The problem: Leave every picture out and write out the records below exactly.

Stored data:
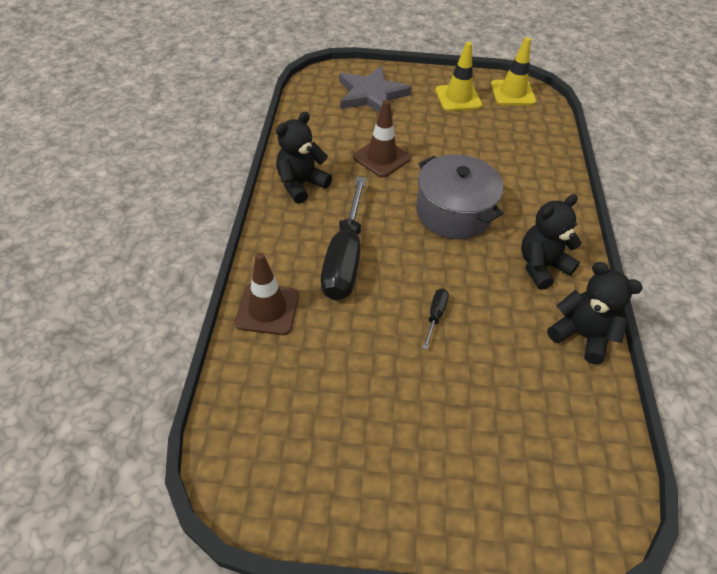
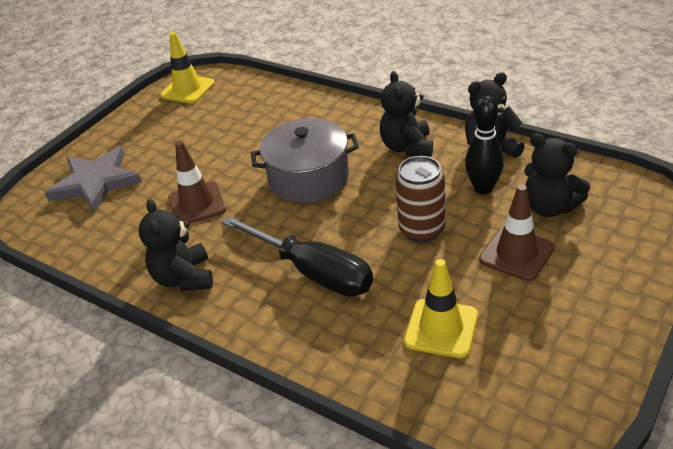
camera: 55 degrees left, 10 degrees down
brown traffic cone [235,252,299,335] -> brown traffic cone moved to [479,184,555,281]
black screwdriver [423,289,449,349] -> brown can [395,156,445,242]
yellow traffic cone [435,42,482,111] -> yellow traffic cone moved to [404,259,478,358]
none -> black bowling pin [465,95,504,195]
none -> black teddy bear [524,133,590,217]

Answer:
camera: 55 degrees left, 10 degrees down
brown traffic cone [235,252,299,335] -> brown traffic cone moved to [479,184,555,281]
black screwdriver [423,289,449,349] -> brown can [395,156,445,242]
yellow traffic cone [435,42,482,111] -> yellow traffic cone moved to [404,259,478,358]
none -> black bowling pin [465,95,504,195]
none -> black teddy bear [524,133,590,217]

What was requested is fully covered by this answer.